---------- Material shown ----------

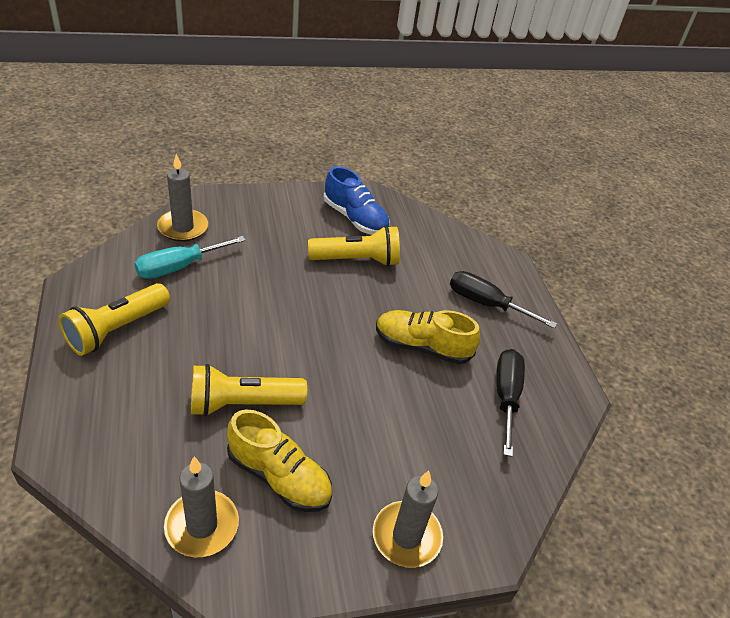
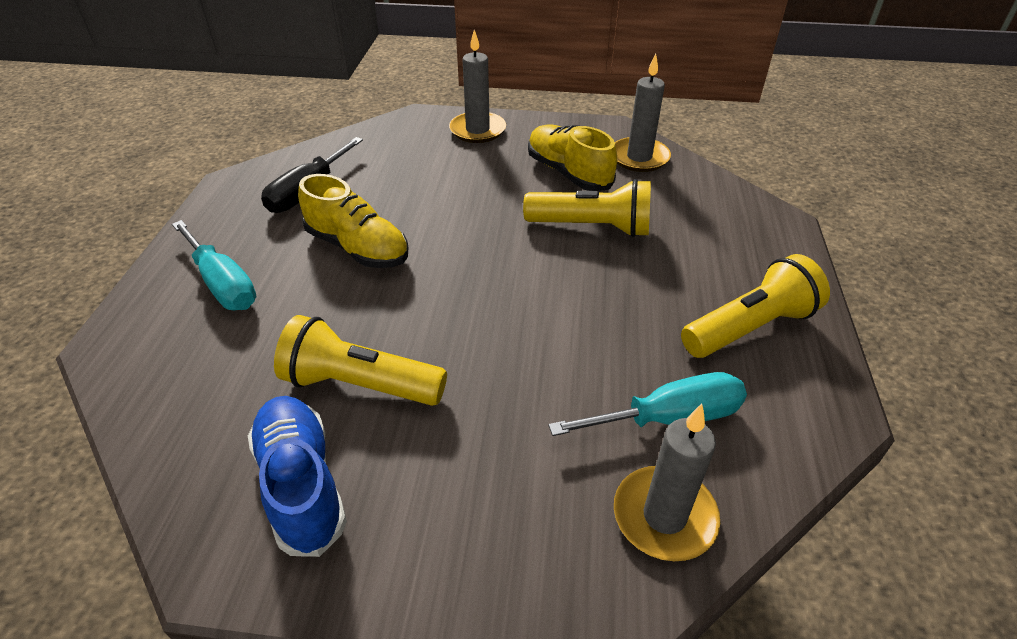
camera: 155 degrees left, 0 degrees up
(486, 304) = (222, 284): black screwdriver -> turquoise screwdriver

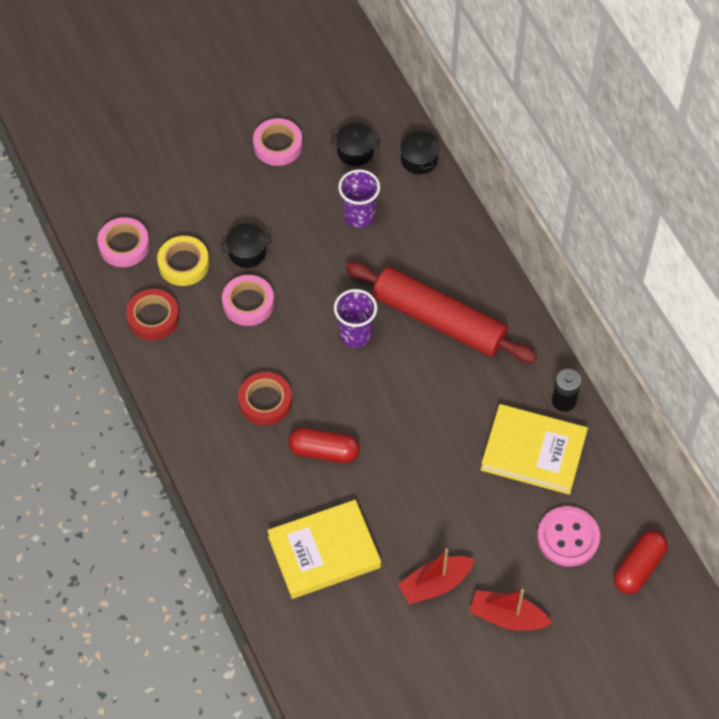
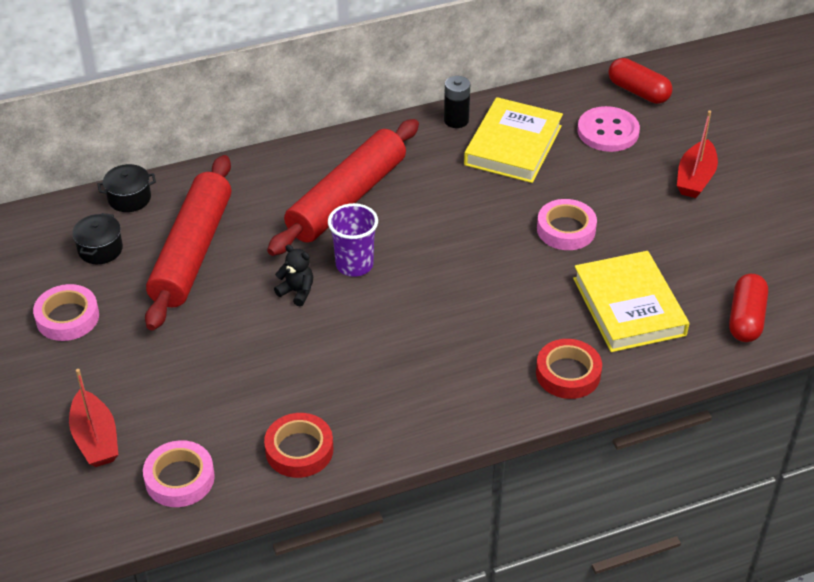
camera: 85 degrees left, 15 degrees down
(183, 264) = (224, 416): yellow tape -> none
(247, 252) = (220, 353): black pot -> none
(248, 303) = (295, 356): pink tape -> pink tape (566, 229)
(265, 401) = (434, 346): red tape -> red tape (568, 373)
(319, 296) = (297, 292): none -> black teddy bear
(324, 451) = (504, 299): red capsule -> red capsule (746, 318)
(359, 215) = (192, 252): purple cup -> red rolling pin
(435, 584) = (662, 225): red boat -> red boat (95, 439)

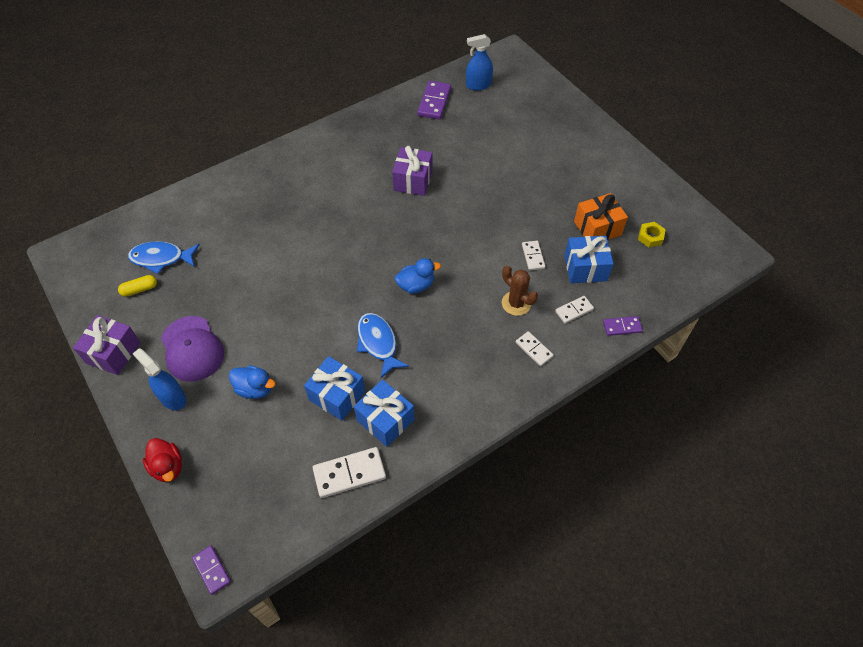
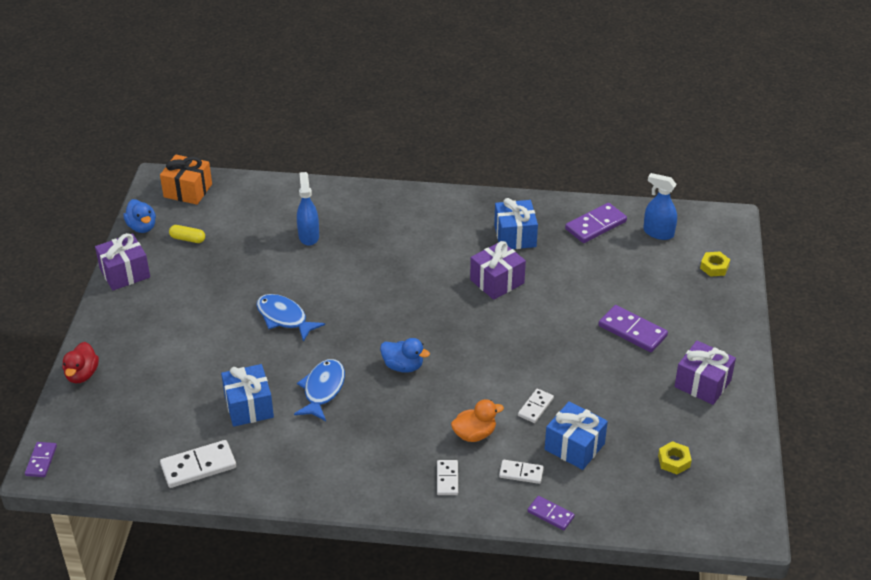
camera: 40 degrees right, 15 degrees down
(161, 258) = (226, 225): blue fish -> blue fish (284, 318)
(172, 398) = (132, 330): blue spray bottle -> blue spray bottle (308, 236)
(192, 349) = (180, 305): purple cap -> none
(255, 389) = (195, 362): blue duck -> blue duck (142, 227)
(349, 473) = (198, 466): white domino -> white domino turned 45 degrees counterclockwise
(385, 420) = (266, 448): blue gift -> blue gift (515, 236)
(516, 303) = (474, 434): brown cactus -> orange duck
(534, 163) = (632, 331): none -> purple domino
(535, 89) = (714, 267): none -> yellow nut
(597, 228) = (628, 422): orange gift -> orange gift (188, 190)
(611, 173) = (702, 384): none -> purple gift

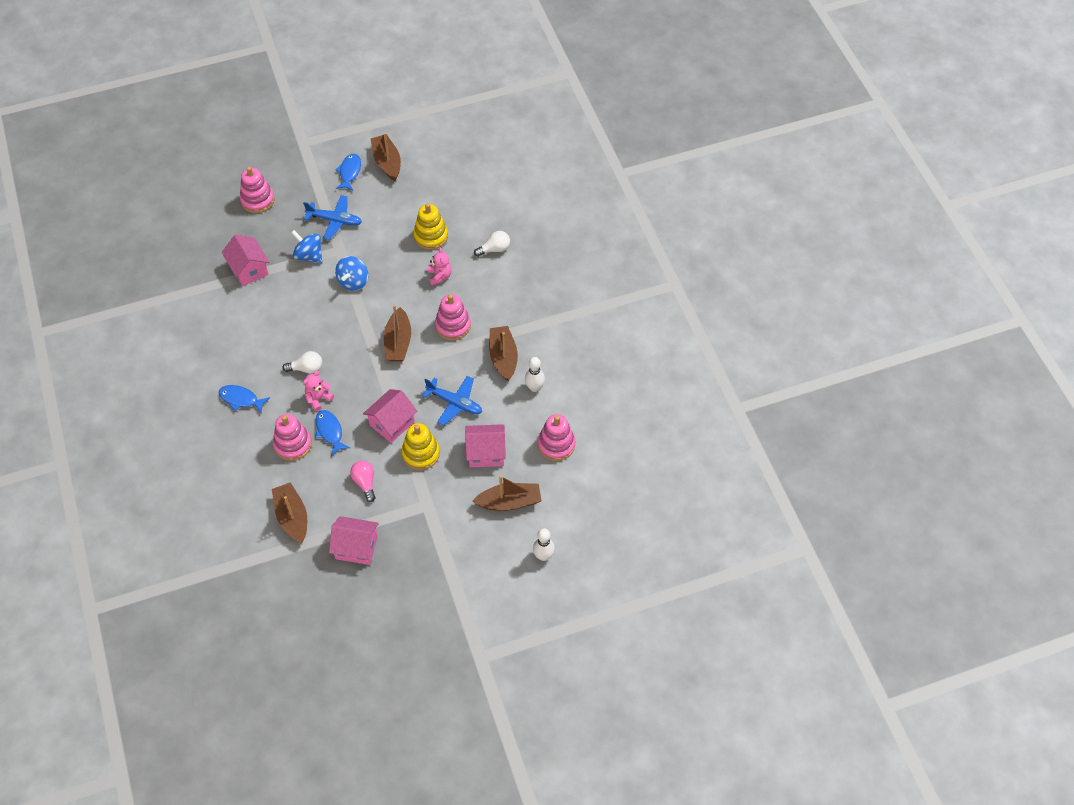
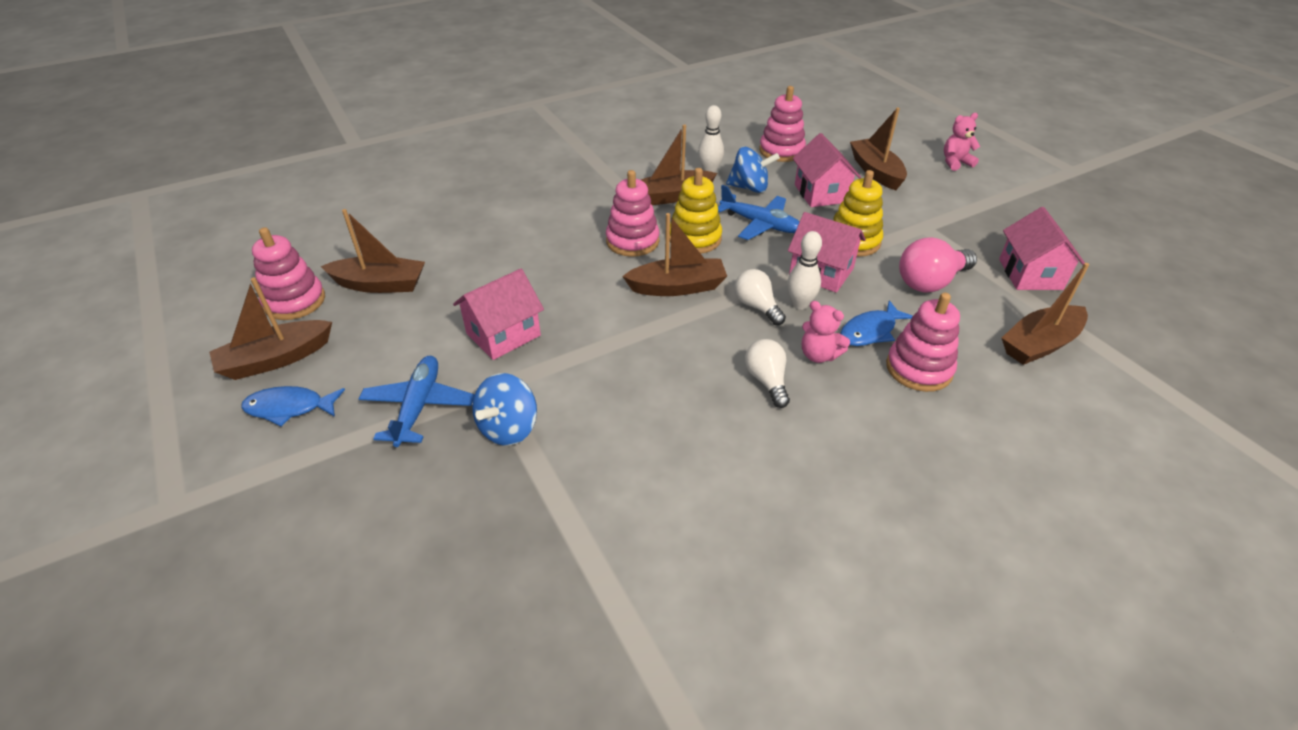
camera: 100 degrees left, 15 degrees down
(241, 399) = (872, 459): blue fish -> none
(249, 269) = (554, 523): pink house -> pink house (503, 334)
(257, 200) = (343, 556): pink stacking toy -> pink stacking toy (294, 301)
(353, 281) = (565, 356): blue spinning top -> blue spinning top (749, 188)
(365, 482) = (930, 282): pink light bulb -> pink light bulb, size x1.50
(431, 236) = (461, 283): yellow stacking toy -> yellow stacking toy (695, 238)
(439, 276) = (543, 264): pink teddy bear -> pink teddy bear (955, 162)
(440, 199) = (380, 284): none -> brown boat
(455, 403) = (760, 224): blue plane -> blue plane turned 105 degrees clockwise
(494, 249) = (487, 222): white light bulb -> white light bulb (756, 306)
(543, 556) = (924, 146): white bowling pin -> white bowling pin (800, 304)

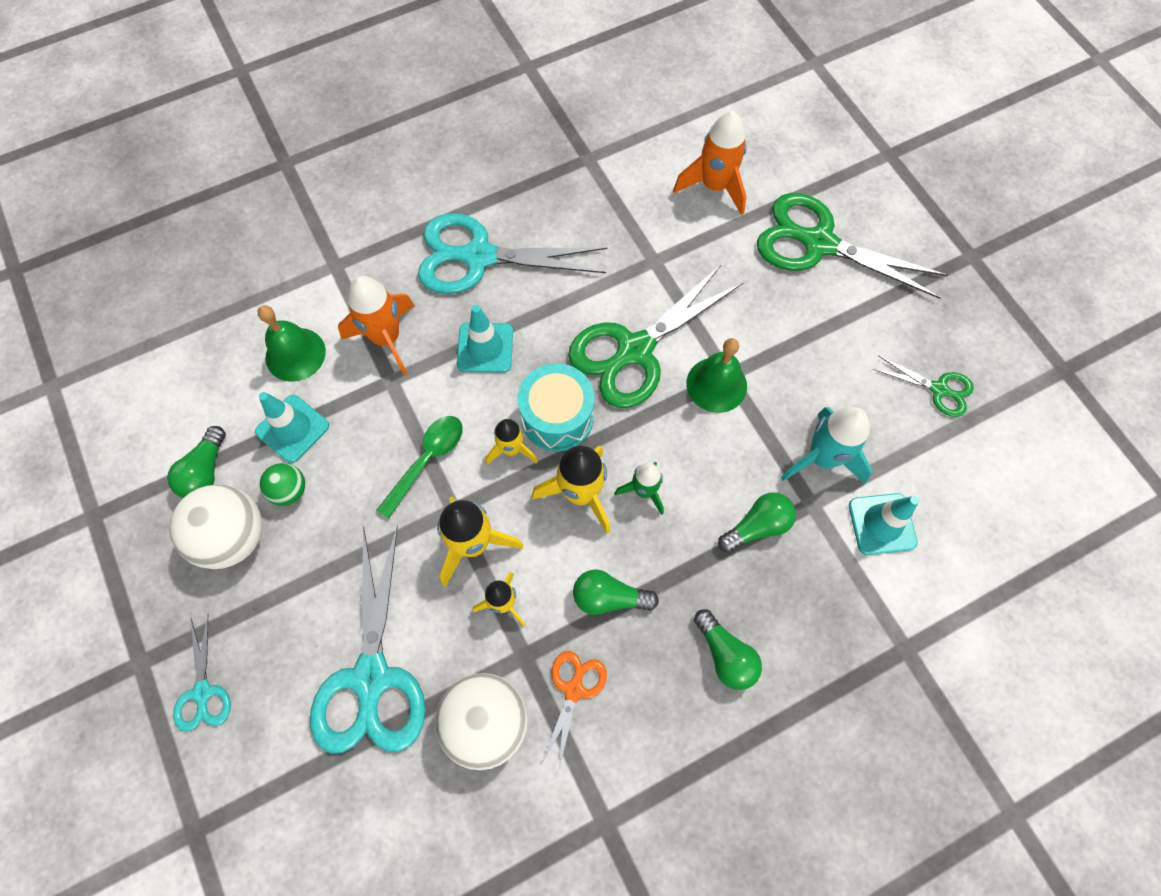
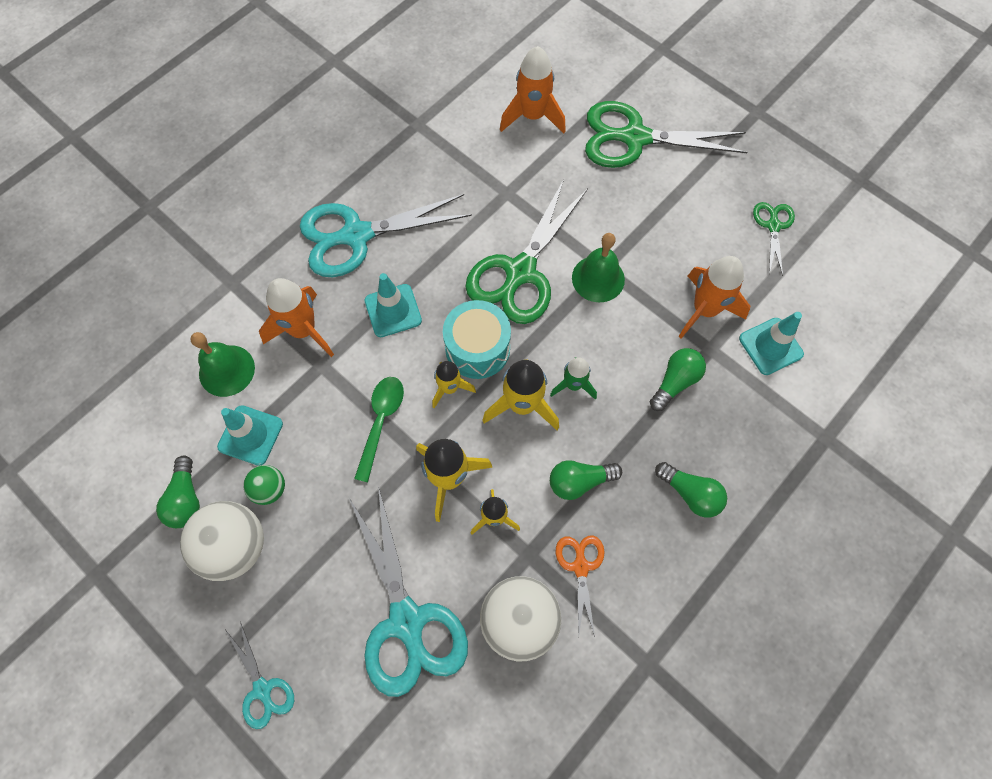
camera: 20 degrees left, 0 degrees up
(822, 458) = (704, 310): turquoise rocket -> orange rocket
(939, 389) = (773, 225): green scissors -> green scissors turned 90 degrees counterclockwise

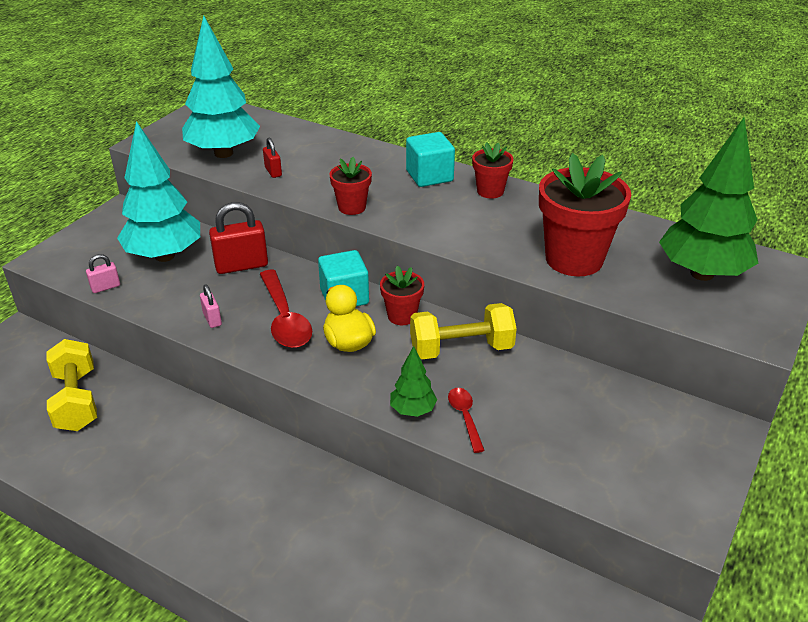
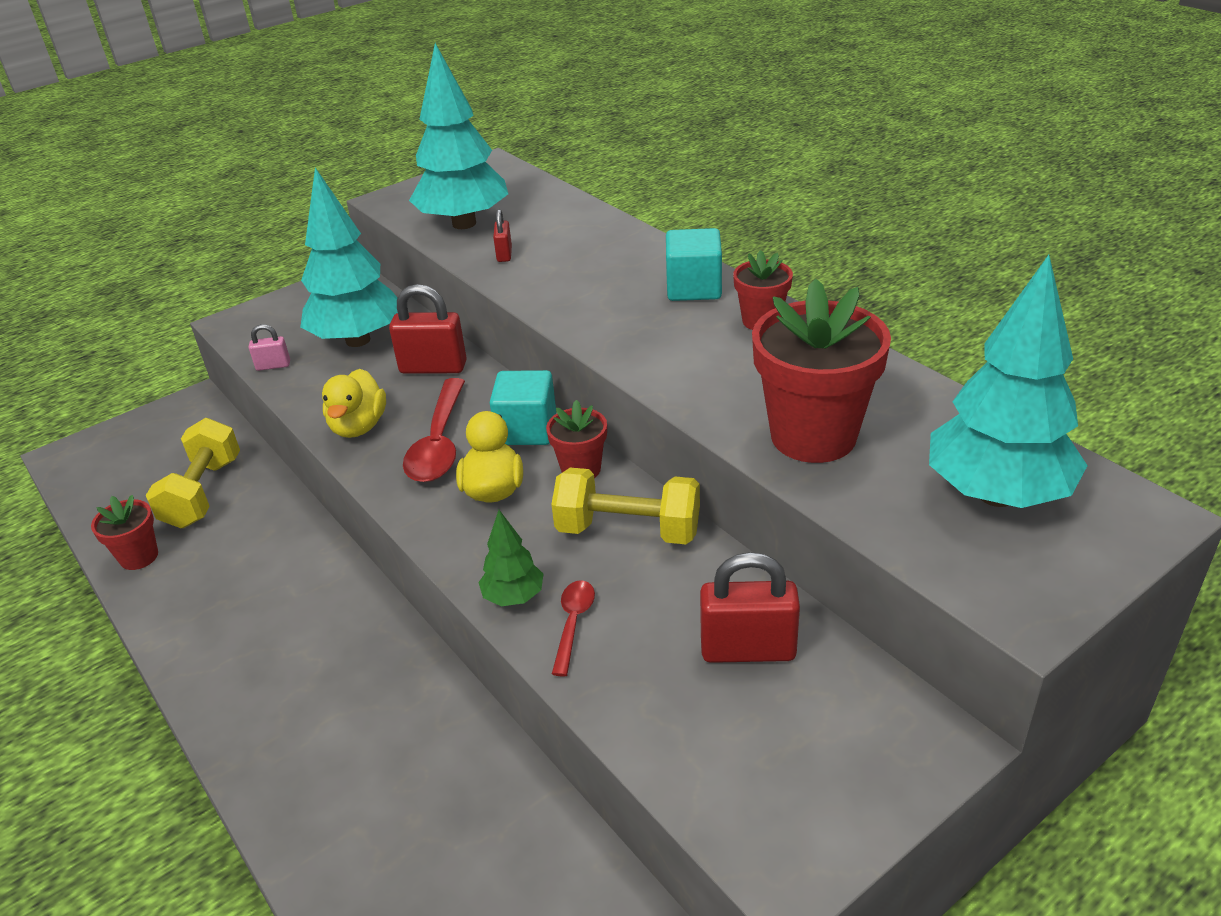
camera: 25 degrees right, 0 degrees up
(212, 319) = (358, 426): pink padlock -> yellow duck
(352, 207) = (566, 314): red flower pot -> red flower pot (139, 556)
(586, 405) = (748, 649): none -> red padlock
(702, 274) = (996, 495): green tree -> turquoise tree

----------

▸ Task item:
Scan the lines above for "(161, 258) = (226, 225): blue" and for "(255, 389) = (195, 362): blue". Repeat exactly the line holding each of them and every line in between.

▸ Task solution:
(161, 258) = (226, 225): blue fish -> blue fish (284, 318)
(172, 398) = (132, 330): blue spray bottle -> blue spray bottle (308, 236)
(192, 349) = (180, 305): purple cap -> none
(255, 389) = (195, 362): blue duck -> blue duck (142, 227)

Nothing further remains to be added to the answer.